[RECORD EXCERPTS — start]

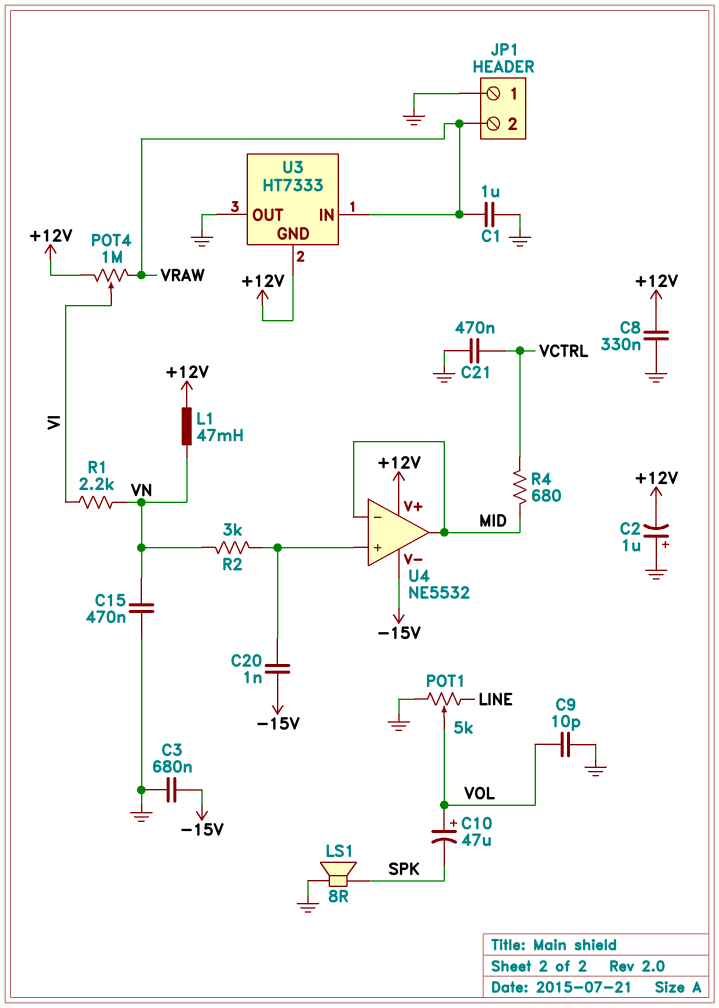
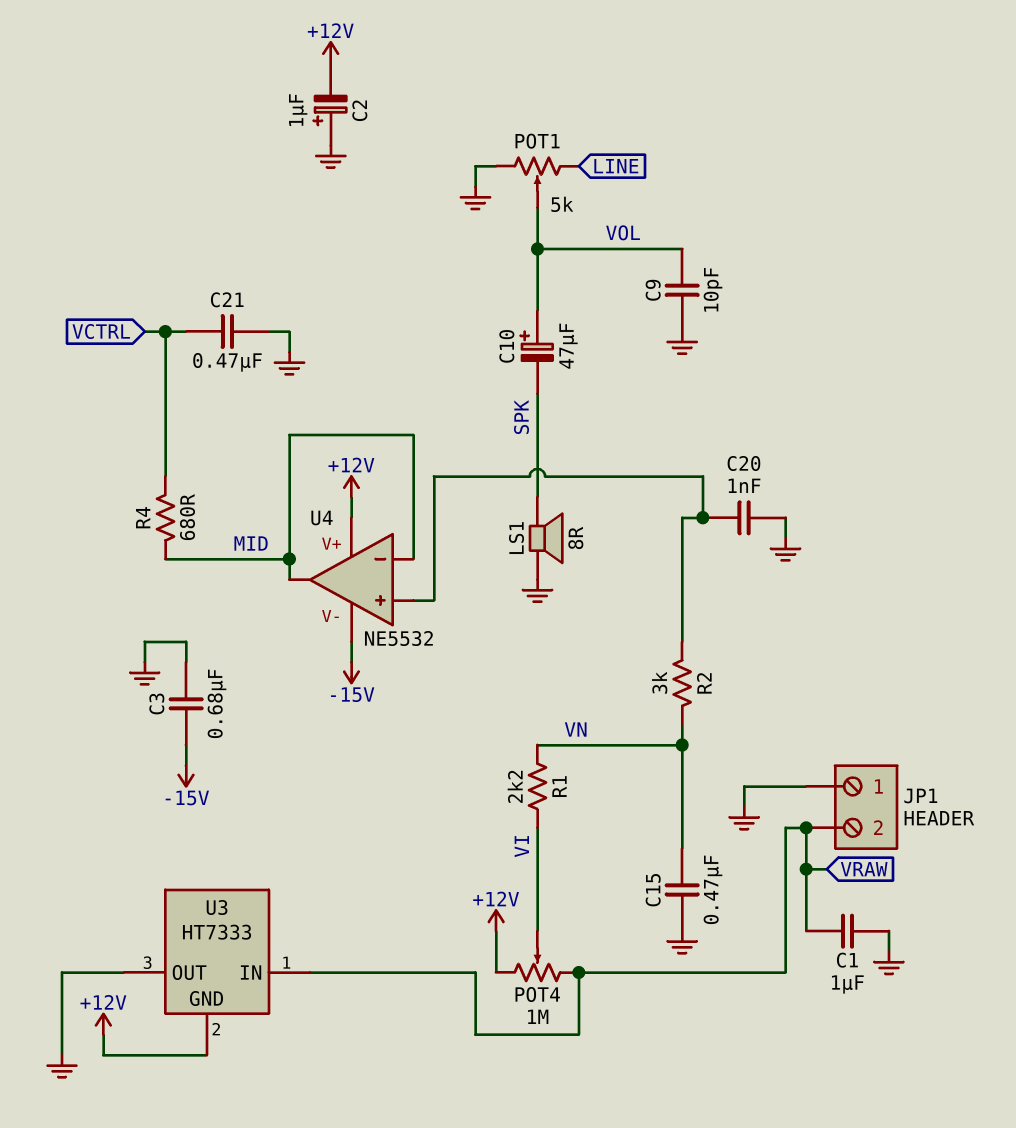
C8: 330nF (+12V, GND) -> none
C20: 1nF (-15V, U4/in+) -> 1nF (GND, U4/in+)
L1: 47mH (+12V, VN) -> none

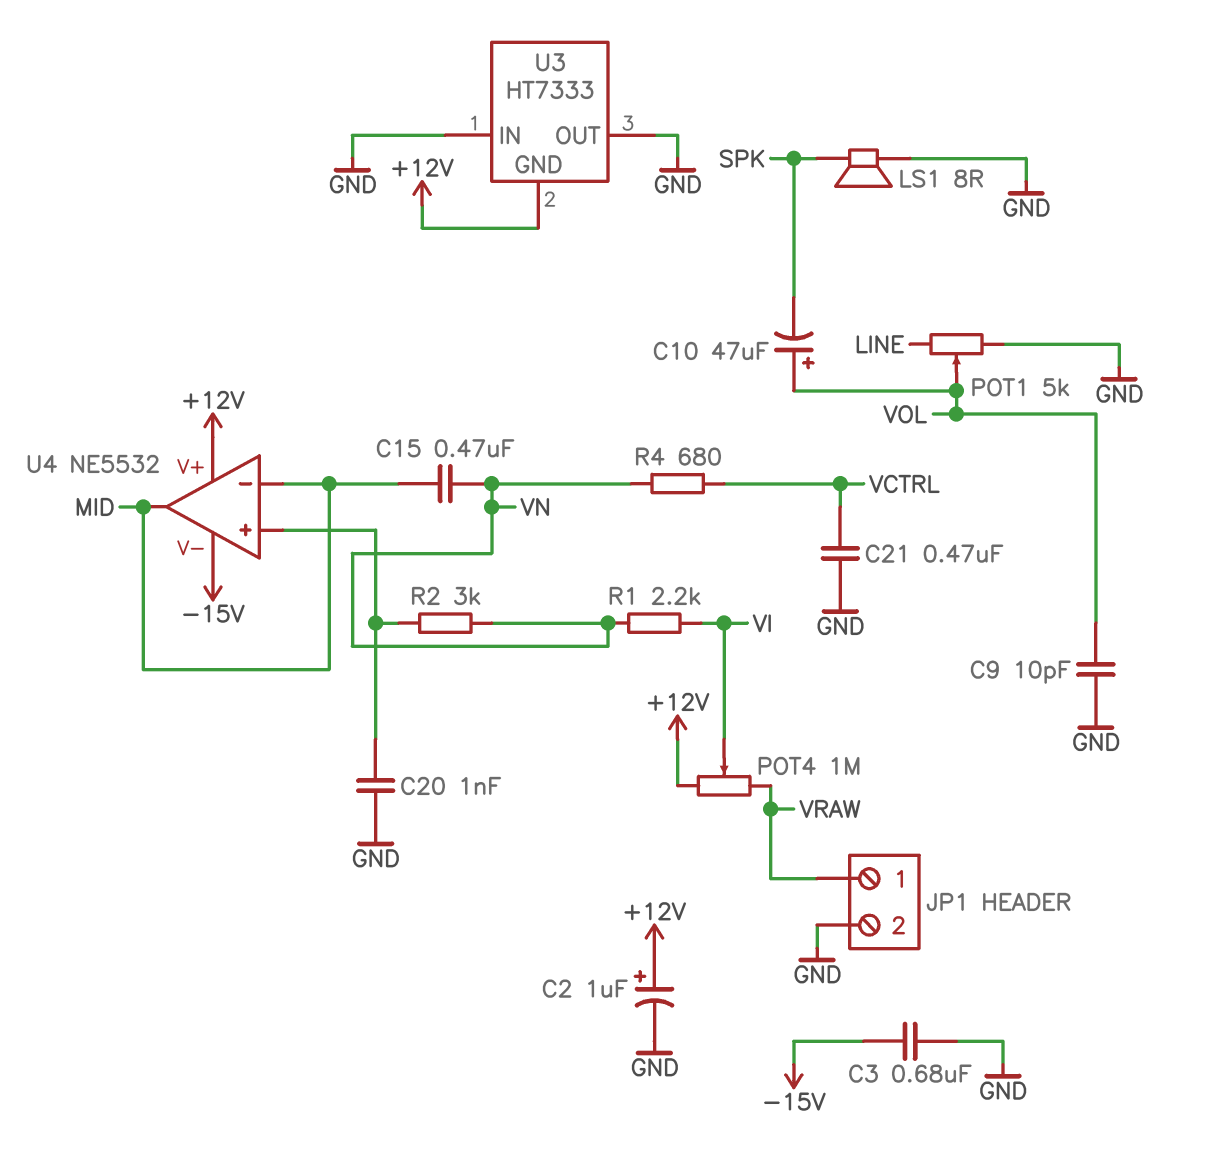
C1: 1uF (GND, VRAW) -> none
C2: 1uF (plus GND, minus +12V) -> 1uF (plus +12V, minus GND)
C15: 470nF (GND, VN) -> 470nF (MID, VN)
JP1 pin 1: GND -> VRAW
JP1 pin 2: VRAW -> GND
R4: 680 (MID, VCTRL) -> 680 (VCTRL, VN)
U3 pin IN: VRAW -> GND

[RECORD EXCERPTS — finish]

Copy each line of the records above exactly as written. Do not carry over any picture.

OUTPUT OF THE TASK:
C8: 330nF (+12V, GND) -> none
C20: 1nF (-15V, U4/in+) -> 1nF (GND, U4/in+)
L1: 47mH (+12V, VN) -> none

C1: 1uF (GND, VRAW) -> none
C2: 1uF (plus GND, minus +12V) -> 1uF (plus +12V, minus GND)
C15: 470nF (GND, VN) -> 470nF (MID, VN)
JP1 pin 1: GND -> VRAW
JP1 pin 2: VRAW -> GND
R4: 680 (MID, VCTRL) -> 680 (VCTRL, VN)
U3 pin IN: VRAW -> GND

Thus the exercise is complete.